**PROBLEM STATEMENT:**
Every line of the data below should be repeated exactly, and no picture should be copied.

**RAW DATA:**
· · ·

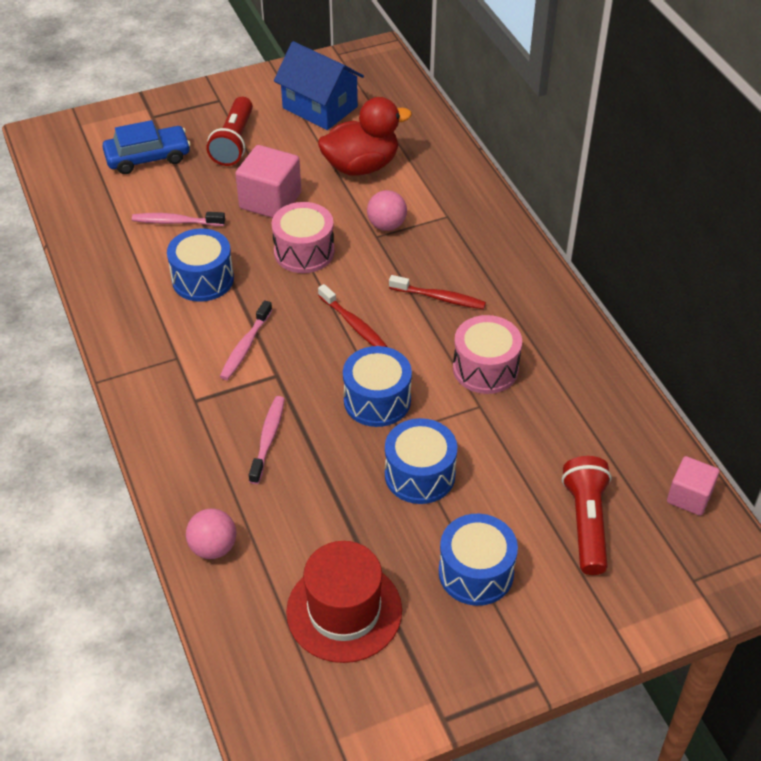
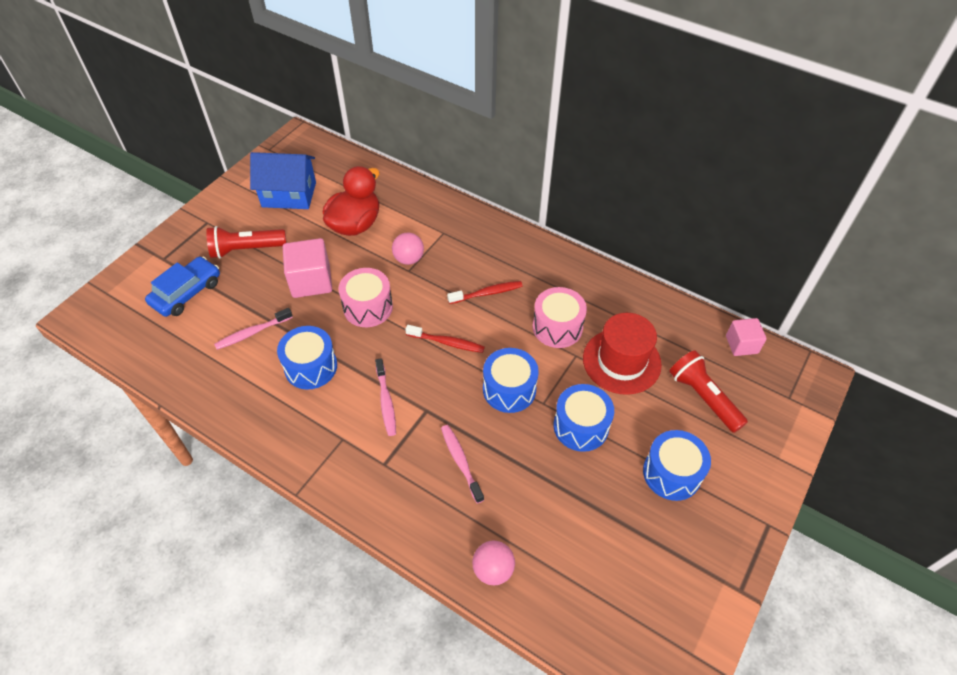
camera: 35 degrees left, 5 degrees up
(234, 142) = (246, 249): red flashlight -> red flashlight turned 105 degrees clockwise
(344, 611) = (618, 557): red hat -> red hat (621, 361)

· · ·

**ANSWER TO THIS TASK:**
camera: 35 degrees left, 5 degrees up
(234, 142) = (246, 249): red flashlight -> red flashlight turned 105 degrees clockwise
(344, 611) = (618, 557): red hat -> red hat (621, 361)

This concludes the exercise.